### Work task
Repeat the records below exactly from the line containing "U1 pin PB0: MOSI -> CS" to the line containing "P2 pin 1: CS -> VCC", taking in both of those lines. Drop the pictures.

### Provided data
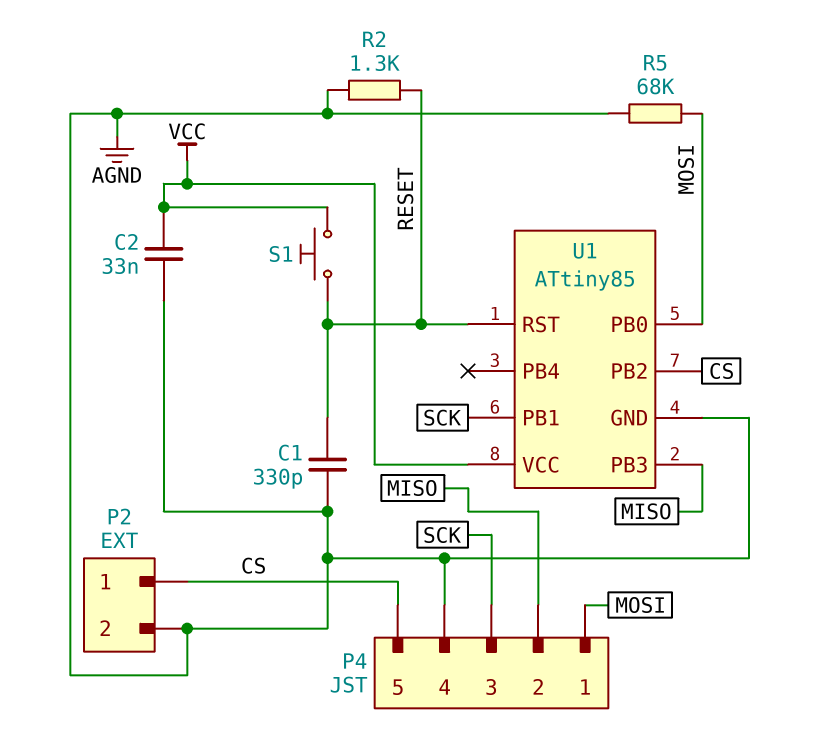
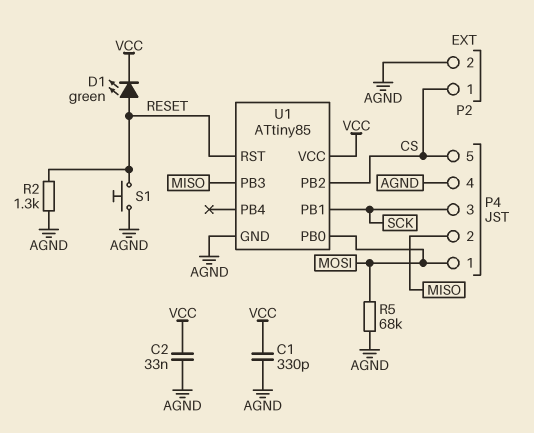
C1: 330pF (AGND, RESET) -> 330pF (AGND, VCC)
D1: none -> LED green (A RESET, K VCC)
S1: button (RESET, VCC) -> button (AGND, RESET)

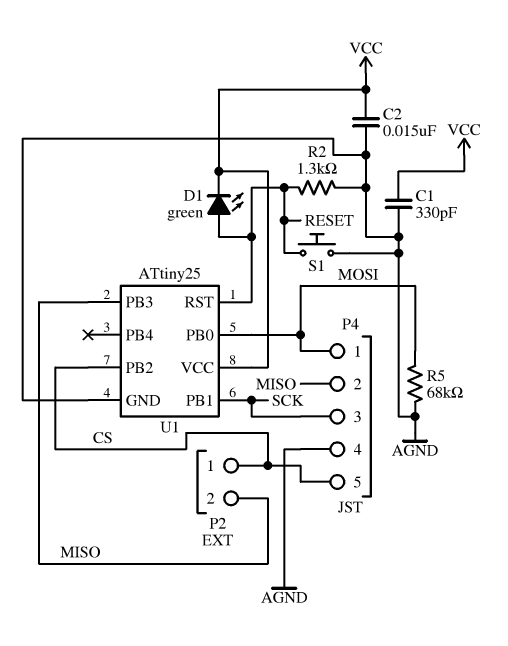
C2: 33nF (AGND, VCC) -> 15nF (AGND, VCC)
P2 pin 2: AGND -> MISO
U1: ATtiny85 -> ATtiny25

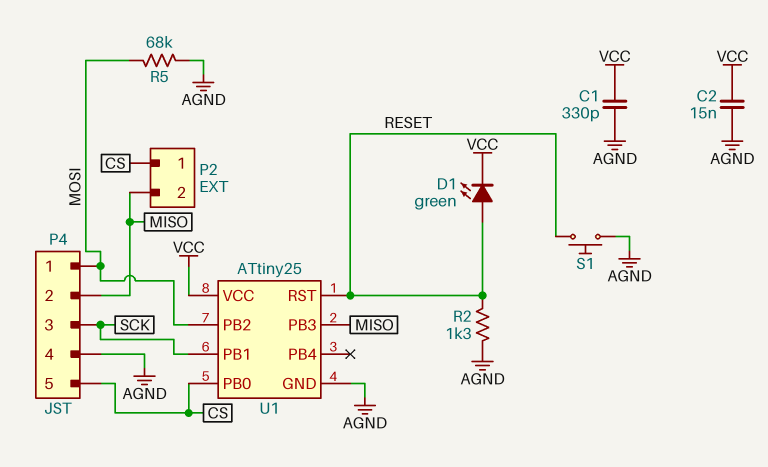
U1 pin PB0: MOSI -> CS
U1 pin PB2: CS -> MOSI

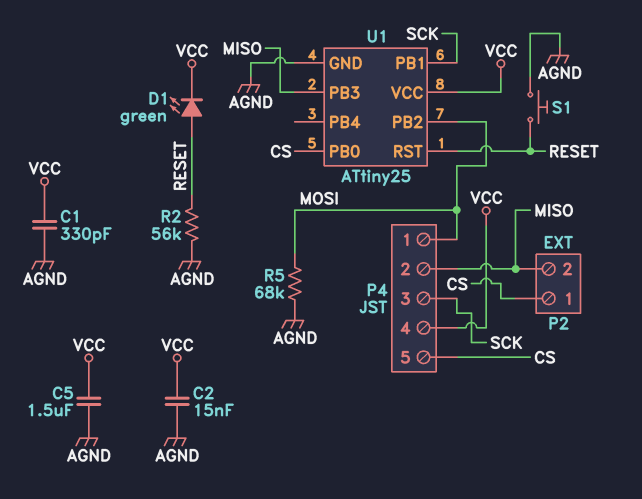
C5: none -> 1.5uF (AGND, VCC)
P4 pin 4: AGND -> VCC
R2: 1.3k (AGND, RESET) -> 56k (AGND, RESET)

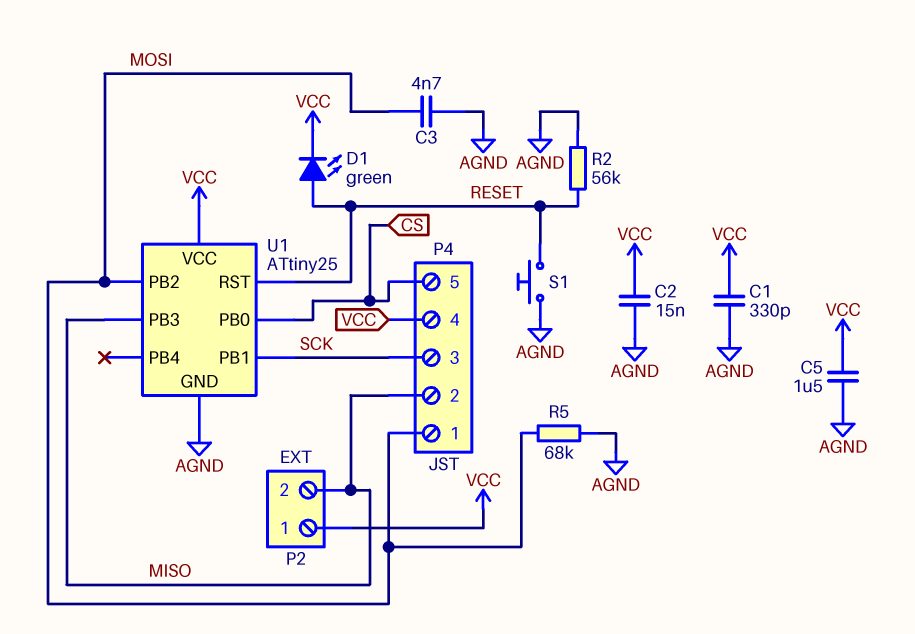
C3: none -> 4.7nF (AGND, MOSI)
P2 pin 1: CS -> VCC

* * *

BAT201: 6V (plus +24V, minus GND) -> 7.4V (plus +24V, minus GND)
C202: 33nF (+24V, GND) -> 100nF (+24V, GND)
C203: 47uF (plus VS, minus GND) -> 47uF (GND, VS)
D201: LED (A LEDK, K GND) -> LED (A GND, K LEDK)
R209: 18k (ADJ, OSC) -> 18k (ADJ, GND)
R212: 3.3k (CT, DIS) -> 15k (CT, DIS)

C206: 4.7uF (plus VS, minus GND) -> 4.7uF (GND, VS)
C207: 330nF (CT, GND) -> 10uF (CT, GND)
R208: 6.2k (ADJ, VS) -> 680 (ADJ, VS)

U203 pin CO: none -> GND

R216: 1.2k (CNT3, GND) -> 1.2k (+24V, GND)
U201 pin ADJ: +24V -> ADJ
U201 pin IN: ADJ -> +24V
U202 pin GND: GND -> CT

### Exercise solution
U1 pin PB0: MOSI -> CS
U1 pin PB2: CS -> MOSI

C5: none -> 1.5uF (AGND, VCC)
P4 pin 4: AGND -> VCC
R2: 1.3k (AGND, RESET) -> 56k (AGND, RESET)

C3: none -> 4.7nF (AGND, MOSI)
P2 pin 1: CS -> VCC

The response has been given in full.